*** GIVEN RECORDS Section Begins ***

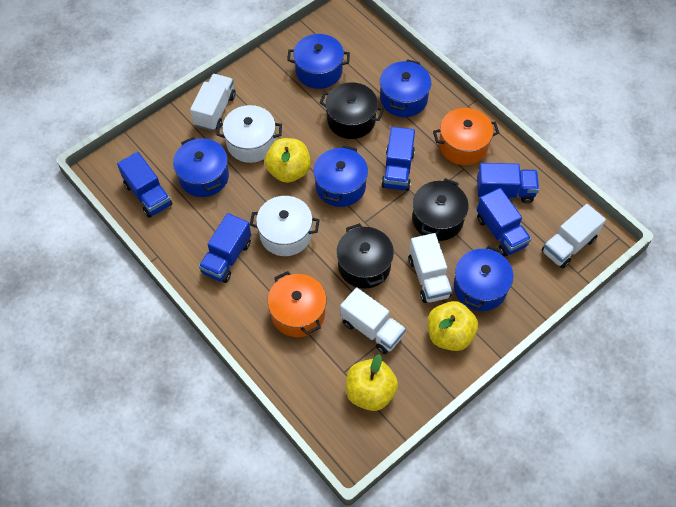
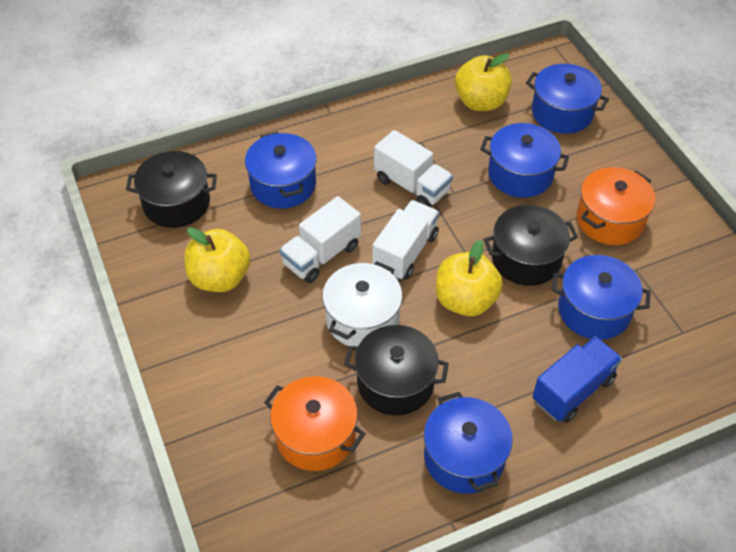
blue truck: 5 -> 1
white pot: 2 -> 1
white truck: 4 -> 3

*** GIVEN RECORDS Section Ends ***
*** GIVEN RECORDS Section Begins ***

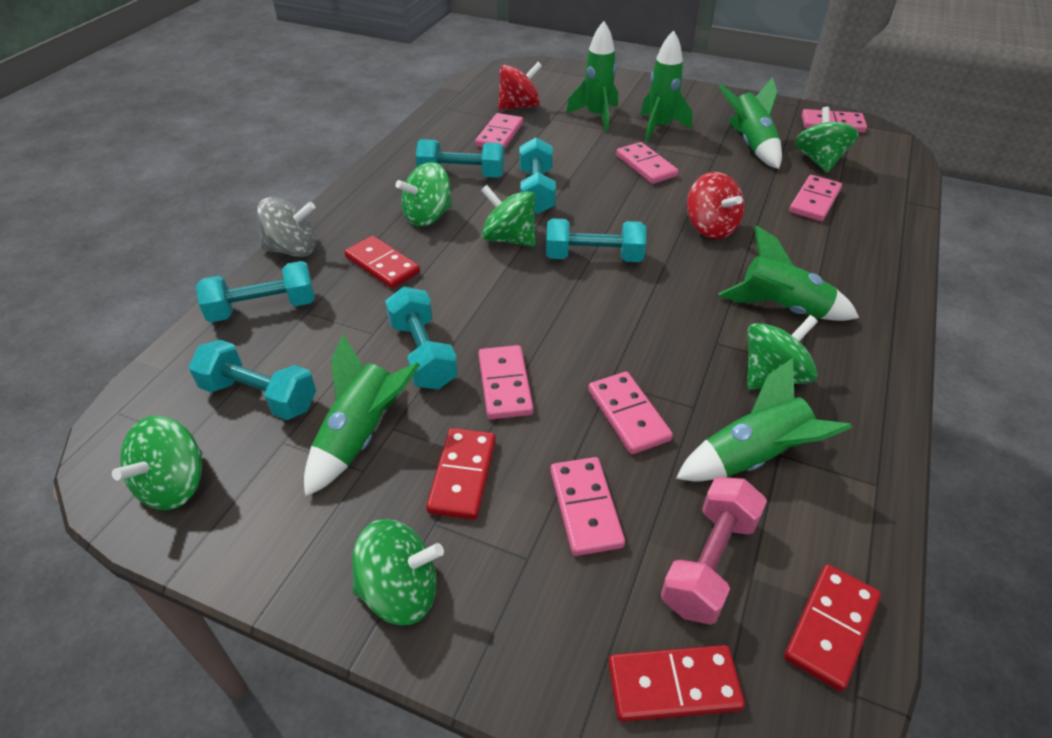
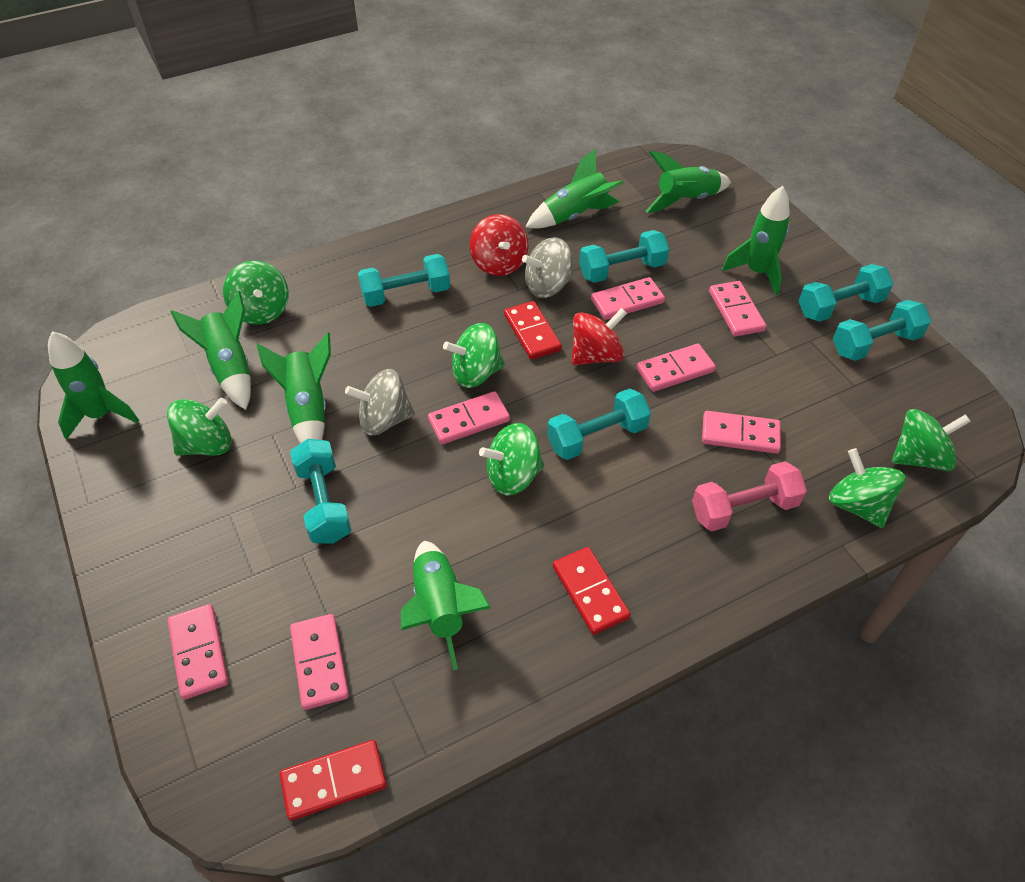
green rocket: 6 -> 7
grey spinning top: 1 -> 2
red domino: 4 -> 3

*** GIVEN RECORDS Section Ends ***
*** GIVEN RECORDS Section Begins ***

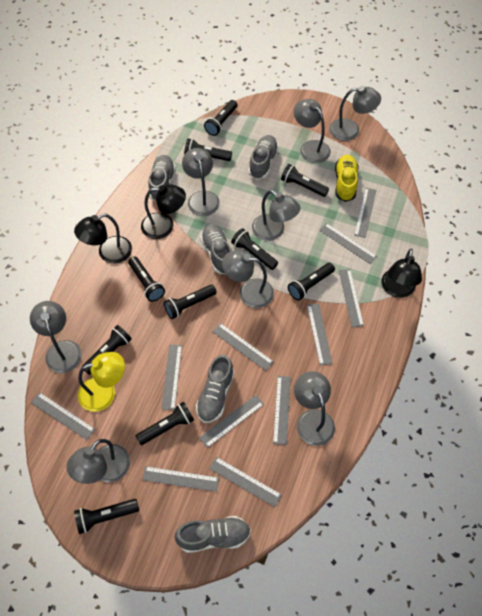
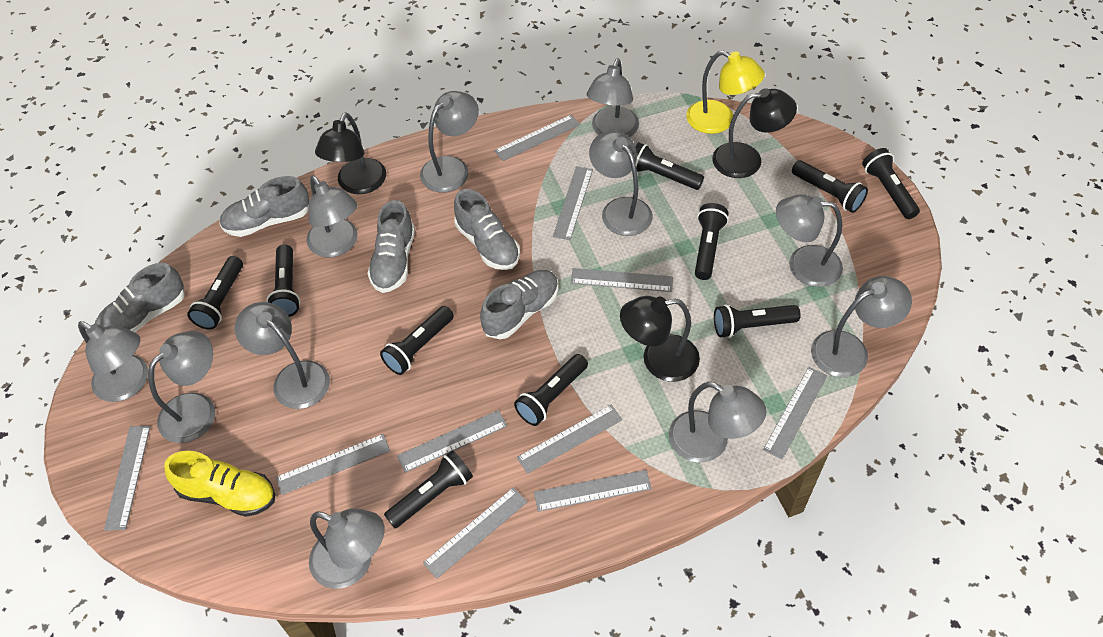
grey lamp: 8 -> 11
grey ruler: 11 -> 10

*** GIVEN RECORDS Section Ends ***

Count every line of the records above in which the string "grey" appears. The number alone is to be given.

3